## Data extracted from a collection
____
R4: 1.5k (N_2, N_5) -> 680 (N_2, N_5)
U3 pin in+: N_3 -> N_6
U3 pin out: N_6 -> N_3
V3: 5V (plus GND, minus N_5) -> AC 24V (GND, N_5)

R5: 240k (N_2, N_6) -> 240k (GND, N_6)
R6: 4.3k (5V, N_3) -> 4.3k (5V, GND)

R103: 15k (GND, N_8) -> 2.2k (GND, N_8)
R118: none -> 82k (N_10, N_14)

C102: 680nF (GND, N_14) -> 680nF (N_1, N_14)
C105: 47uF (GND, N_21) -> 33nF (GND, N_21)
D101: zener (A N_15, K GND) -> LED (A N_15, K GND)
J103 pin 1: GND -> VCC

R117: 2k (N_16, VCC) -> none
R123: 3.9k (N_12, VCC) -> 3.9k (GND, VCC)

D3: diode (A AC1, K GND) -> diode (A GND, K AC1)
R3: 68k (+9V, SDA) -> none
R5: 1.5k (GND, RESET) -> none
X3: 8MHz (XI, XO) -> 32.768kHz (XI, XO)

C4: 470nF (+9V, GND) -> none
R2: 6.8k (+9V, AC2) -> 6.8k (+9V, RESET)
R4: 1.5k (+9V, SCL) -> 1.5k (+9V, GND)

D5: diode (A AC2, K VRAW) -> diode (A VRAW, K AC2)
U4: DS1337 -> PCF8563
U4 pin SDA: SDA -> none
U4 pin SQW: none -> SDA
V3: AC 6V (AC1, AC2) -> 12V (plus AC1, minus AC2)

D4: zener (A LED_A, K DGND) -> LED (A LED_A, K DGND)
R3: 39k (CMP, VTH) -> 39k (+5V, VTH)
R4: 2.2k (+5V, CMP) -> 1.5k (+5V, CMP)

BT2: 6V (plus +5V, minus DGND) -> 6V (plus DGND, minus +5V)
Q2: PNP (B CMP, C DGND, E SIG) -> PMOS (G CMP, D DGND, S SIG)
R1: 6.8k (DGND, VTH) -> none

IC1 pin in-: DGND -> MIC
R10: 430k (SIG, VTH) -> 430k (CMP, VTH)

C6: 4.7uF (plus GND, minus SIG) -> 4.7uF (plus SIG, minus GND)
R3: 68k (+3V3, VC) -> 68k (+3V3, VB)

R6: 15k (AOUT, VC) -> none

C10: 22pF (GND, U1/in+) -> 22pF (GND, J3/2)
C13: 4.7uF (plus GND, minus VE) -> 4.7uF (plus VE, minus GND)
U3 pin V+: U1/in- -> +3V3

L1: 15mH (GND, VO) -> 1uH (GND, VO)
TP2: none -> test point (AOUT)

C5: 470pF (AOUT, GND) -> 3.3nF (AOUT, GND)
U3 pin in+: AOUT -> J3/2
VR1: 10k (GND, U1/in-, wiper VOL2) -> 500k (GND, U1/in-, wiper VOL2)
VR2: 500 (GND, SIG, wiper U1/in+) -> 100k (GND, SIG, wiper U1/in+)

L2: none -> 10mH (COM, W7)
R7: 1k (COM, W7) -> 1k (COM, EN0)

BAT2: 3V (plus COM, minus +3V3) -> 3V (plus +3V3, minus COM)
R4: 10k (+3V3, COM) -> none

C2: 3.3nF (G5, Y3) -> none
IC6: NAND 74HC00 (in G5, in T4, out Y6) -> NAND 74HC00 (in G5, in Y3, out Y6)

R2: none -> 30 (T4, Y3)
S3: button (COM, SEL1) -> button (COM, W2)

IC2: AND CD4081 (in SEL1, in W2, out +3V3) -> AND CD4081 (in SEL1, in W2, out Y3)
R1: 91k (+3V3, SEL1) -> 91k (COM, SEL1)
____
## What the exercise asks
Give back each record exactly, from the first line through the last.

## Written answer
R4: 1.5k (N_2, N_5) -> 680 (N_2, N_5)
U3 pin in+: N_3 -> N_6
U3 pin out: N_6 -> N_3
V3: 5V (plus GND, minus N_5) -> AC 24V (GND, N_5)

R5: 240k (N_2, N_6) -> 240k (GND, N_6)
R6: 4.3k (5V, N_3) -> 4.3k (5V, GND)

R103: 15k (GND, N_8) -> 2.2k (GND, N_8)
R118: none -> 82k (N_10, N_14)

C102: 680nF (GND, N_14) -> 680nF (N_1, N_14)
C105: 47uF (GND, N_21) -> 33nF (GND, N_21)
D101: zener (A N_15, K GND) -> LED (A N_15, K GND)
J103 pin 1: GND -> VCC

R117: 2k (N_16, VCC) -> none
R123: 3.9k (N_12, VCC) -> 3.9k (GND, VCC)

D3: diode (A AC1, K GND) -> diode (A GND, K AC1)
R3: 68k (+9V, SDA) -> none
R5: 1.5k (GND, RESET) -> none
X3: 8MHz (XI, XO) -> 32.768kHz (XI, XO)

C4: 470nF (+9V, GND) -> none
R2: 6.8k (+9V, AC2) -> 6.8k (+9V, RESET)
R4: 1.5k (+9V, SCL) -> 1.5k (+9V, GND)

D5: diode (A AC2, K VRAW) -> diode (A VRAW, K AC2)
U4: DS1337 -> PCF8563
U4 pin SDA: SDA -> none
U4 pin SQW: none -> SDA
V3: AC 6V (AC1, AC2) -> 12V (plus AC1, minus AC2)

D4: zener (A LED_A, K DGND) -> LED (A LED_A, K DGND)
R3: 39k (CMP, VTH) -> 39k (+5V, VTH)
R4: 2.2k (+5V, CMP) -> 1.5k (+5V, CMP)

BT2: 6V (plus +5V, minus DGND) -> 6V (plus DGND, minus +5V)
Q2: PNP (B CMP, C DGND, E SIG) -> PMOS (G CMP, D DGND, S SIG)
R1: 6.8k (DGND, VTH) -> none

IC1 pin in-: DGND -> MIC
R10: 430k (SIG, VTH) -> 430k (CMP, VTH)

C6: 4.7uF (plus GND, minus SIG) -> 4.7uF (plus SIG, minus GND)
R3: 68k (+3V3, VC) -> 68k (+3V3, VB)

R6: 15k (AOUT, VC) -> none

C10: 22pF (GND, U1/in+) -> 22pF (GND, J3/2)
C13: 4.7uF (plus GND, minus VE) -> 4.7uF (plus VE, minus GND)
U3 pin V+: U1/in- -> +3V3

L1: 15mH (GND, VO) -> 1uH (GND, VO)
TP2: none -> test point (AOUT)

C5: 470pF (AOUT, GND) -> 3.3nF (AOUT, GND)
U3 pin in+: AOUT -> J3/2
VR1: 10k (GND, U1/in-, wiper VOL2) -> 500k (GND, U1/in-, wiper VOL2)
VR2: 500 (GND, SIG, wiper U1/in+) -> 100k (GND, SIG, wiper U1/in+)

L2: none -> 10mH (COM, W7)
R7: 1k (COM, W7) -> 1k (COM, EN0)

BAT2: 3V (plus COM, minus +3V3) -> 3V (plus +3V3, minus COM)
R4: 10k (+3V3, COM) -> none

C2: 3.3nF (G5, Y3) -> none
IC6: NAND 74HC00 (in G5, in T4, out Y6) -> NAND 74HC00 (in G5, in Y3, out Y6)

R2: none -> 30 (T4, Y3)
S3: button (COM, SEL1) -> button (COM, W2)

IC2: AND CD4081 (in SEL1, in W2, out +3V3) -> AND CD4081 (in SEL1, in W2, out Y3)
R1: 91k (+3V3, SEL1) -> 91k (COM, SEL1)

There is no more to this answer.